━━━━━ Exercise data
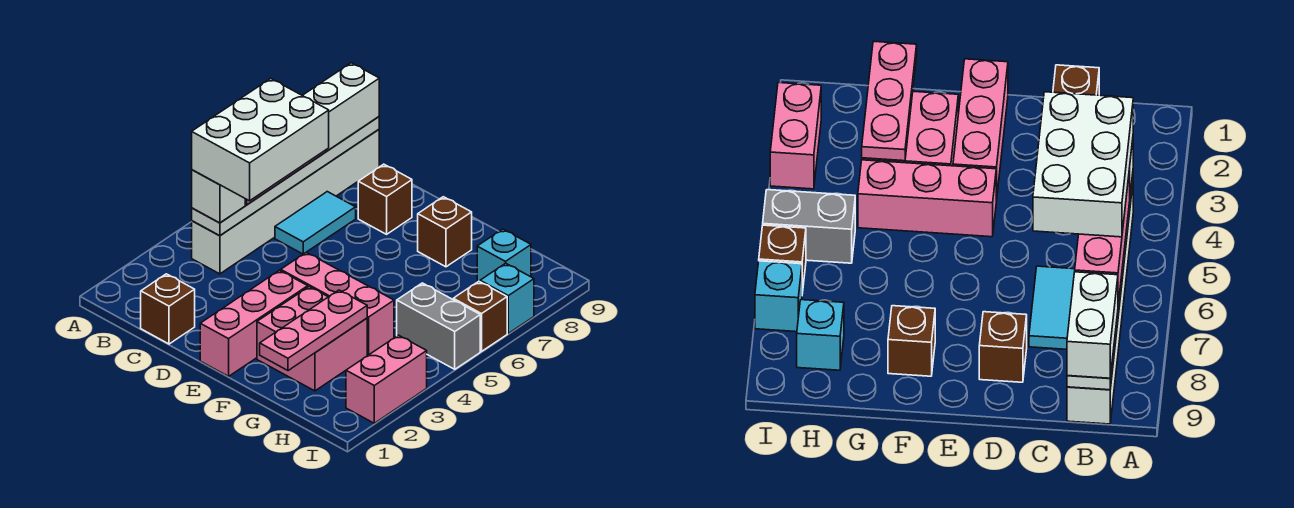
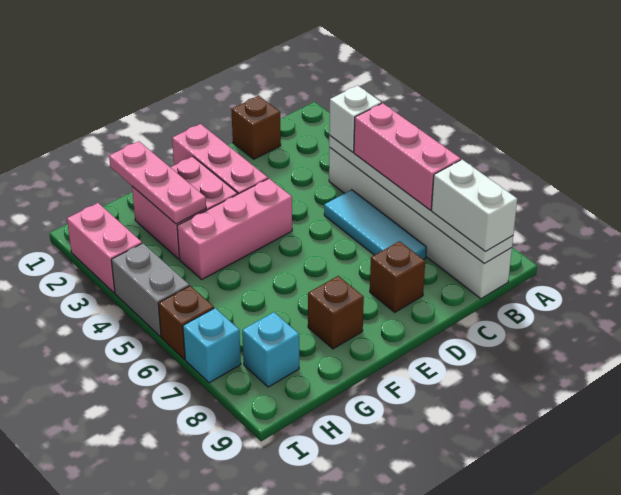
white brick B4:C6 level 4 -> none
cyan tile C6:C7 level 1 -> cyan tile C5:C7 level 1
grey brick H5:I5 level 1 -> grey brick I4:I5 level 1

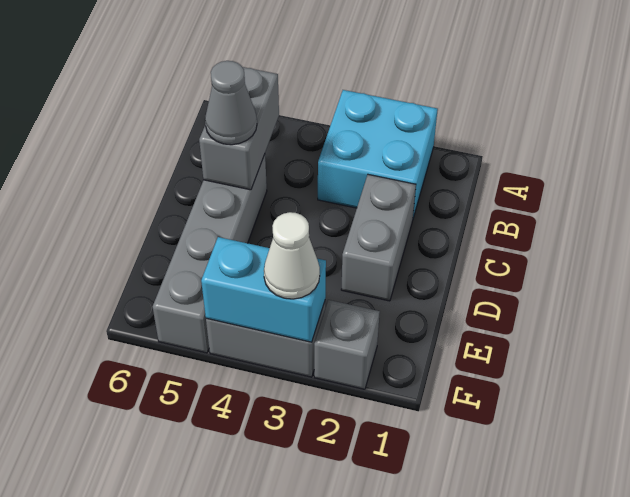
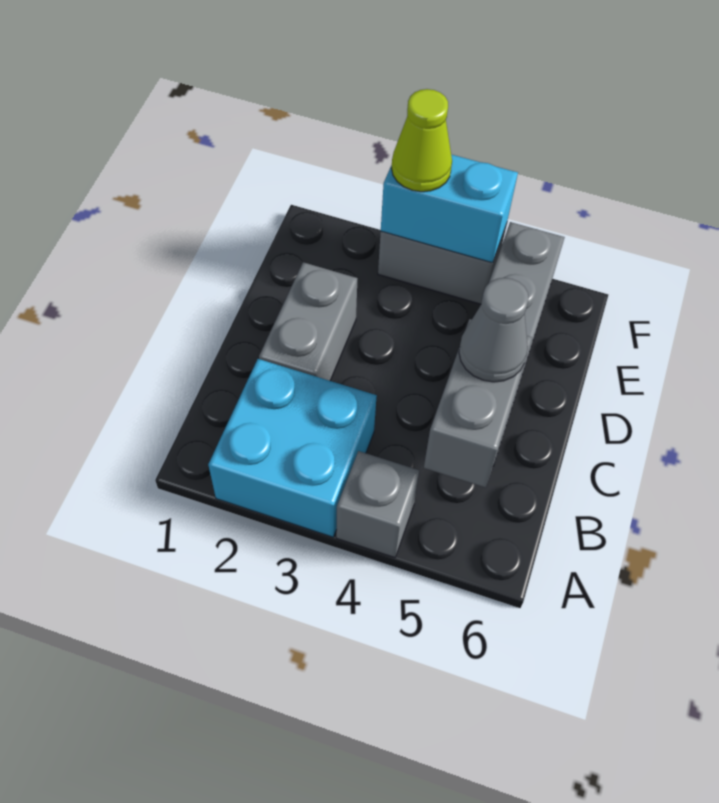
grey brick F2 level 1 -> grey brick A4 level 1
white cone F3 level 3 -> lime cone F3 level 3

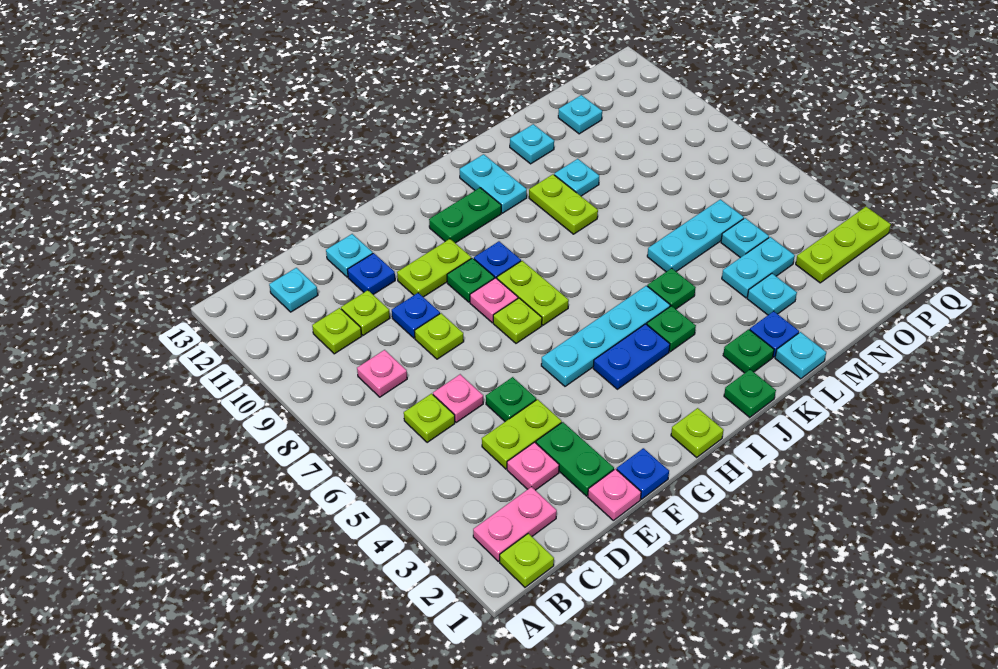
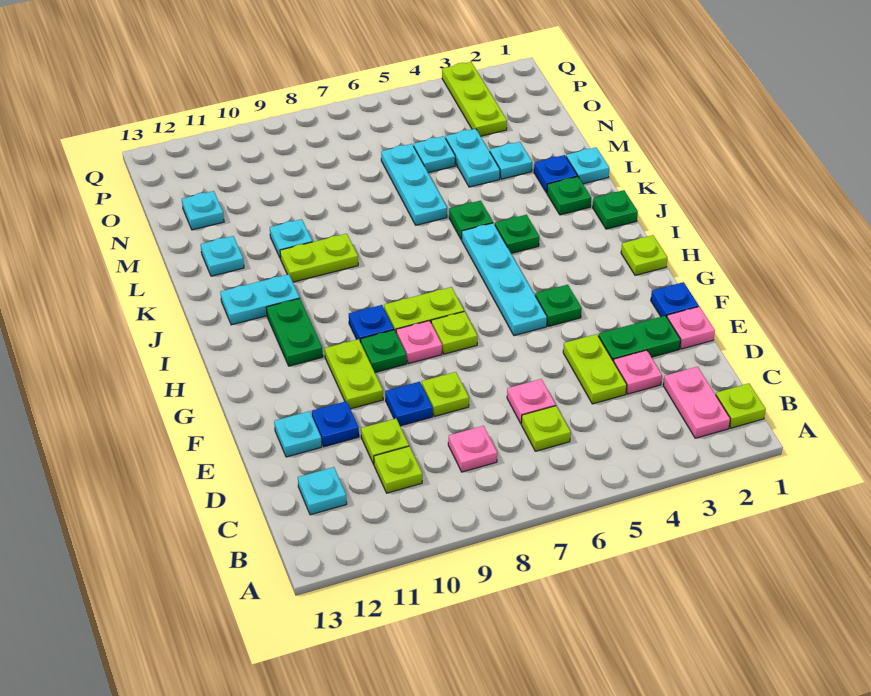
green plate E5 level 1 -> green plate G4 level 1
blue plate H4:I4 level 1 -> none

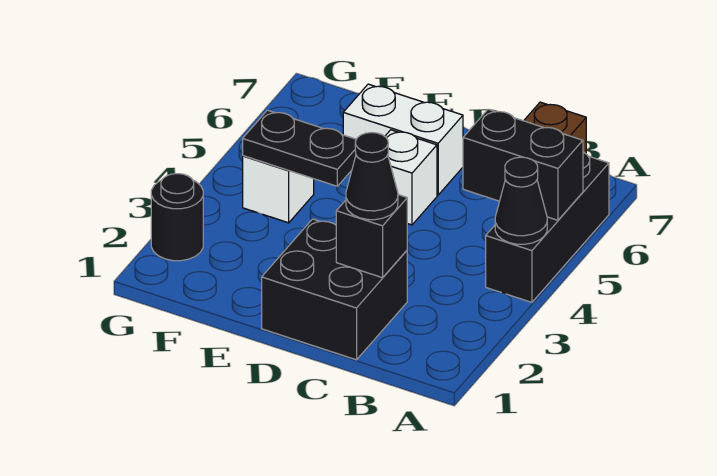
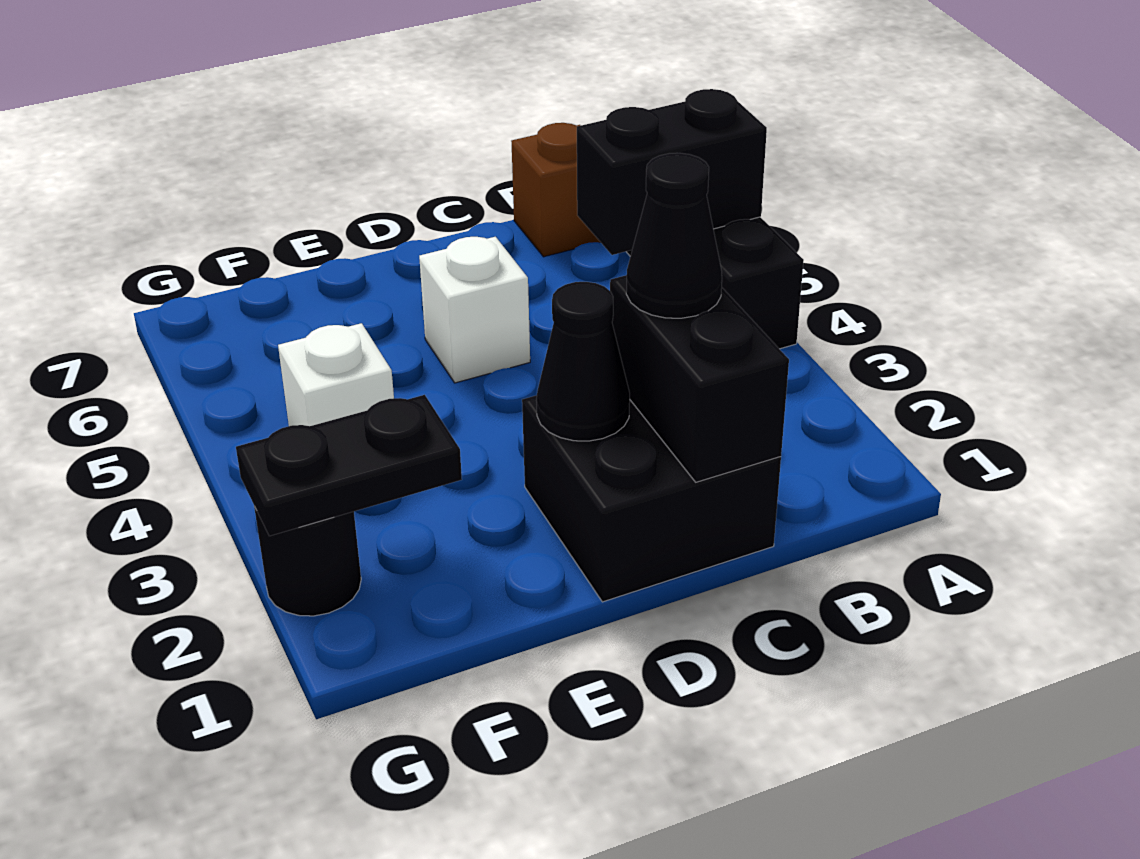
black cone A4 level 2 -> black cone D2 level 2
black brick C2 level 2 -> black brick C1:C2 level 2
white brick D6:E6 level 1 -> none
black plate E4:F4 level 2 -> black plate F2:G2 level 2

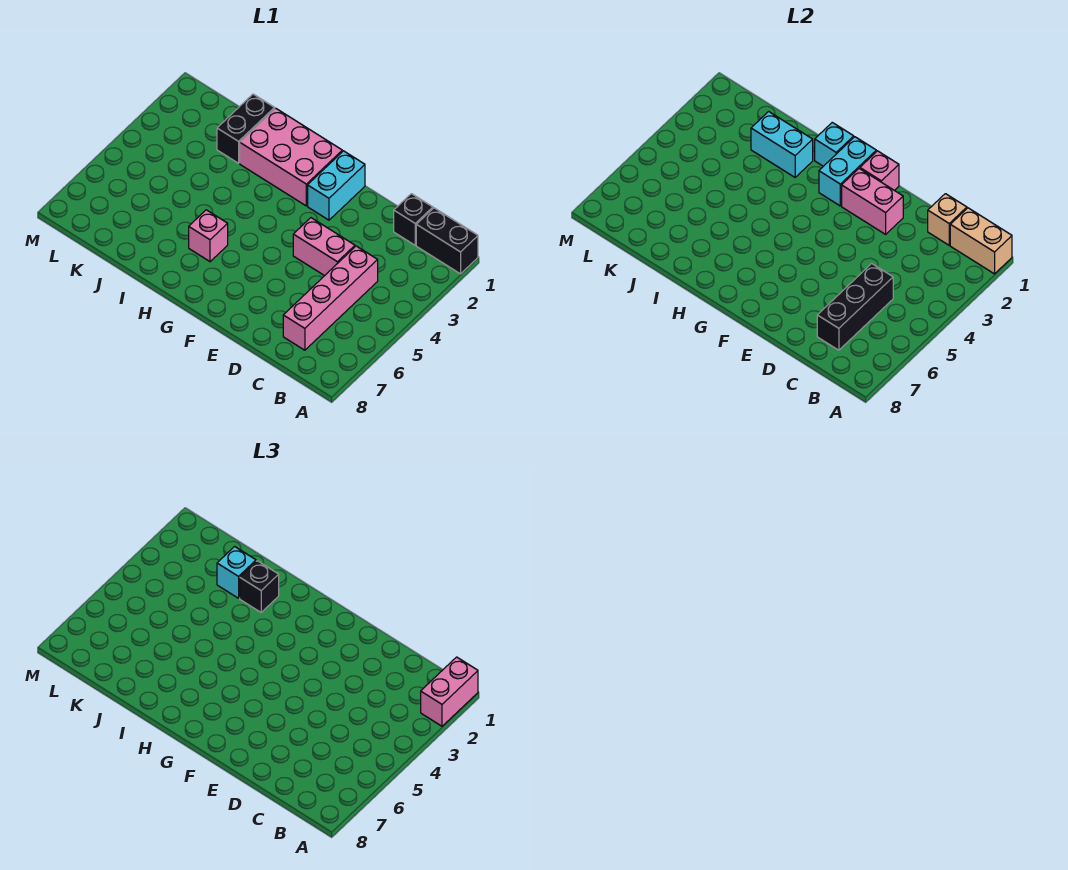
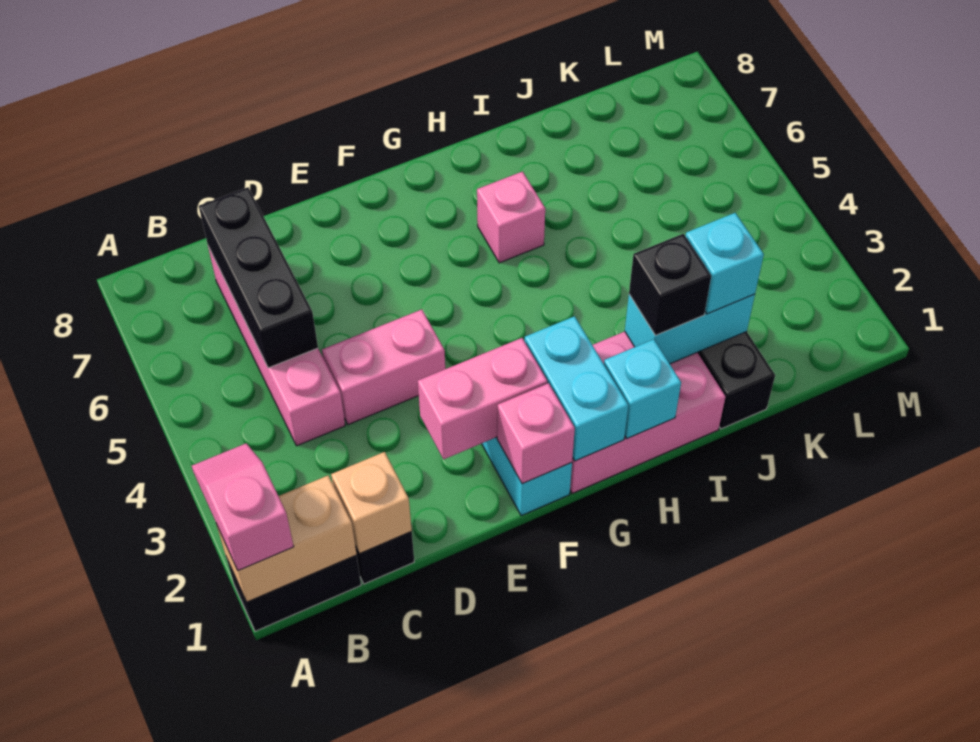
pink brick A1:A2 level 3 -> pink slope A1:A2 level 3 top 1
━━━━━━━━━━
### Problem details:
Leave every picture out and retype exactly the lines of the records above from the one holding "black cone A4" through the last, both ends included and nothing besides.

### Answer:
black cone A4 level 2 -> black cone D2 level 2
black brick C2 level 2 -> black brick C1:C2 level 2
white brick D6:E6 level 1 -> none
black plate E4:F4 level 2 -> black plate F2:G2 level 2

pink brick A1:A2 level 3 -> pink slope A1:A2 level 3 top 1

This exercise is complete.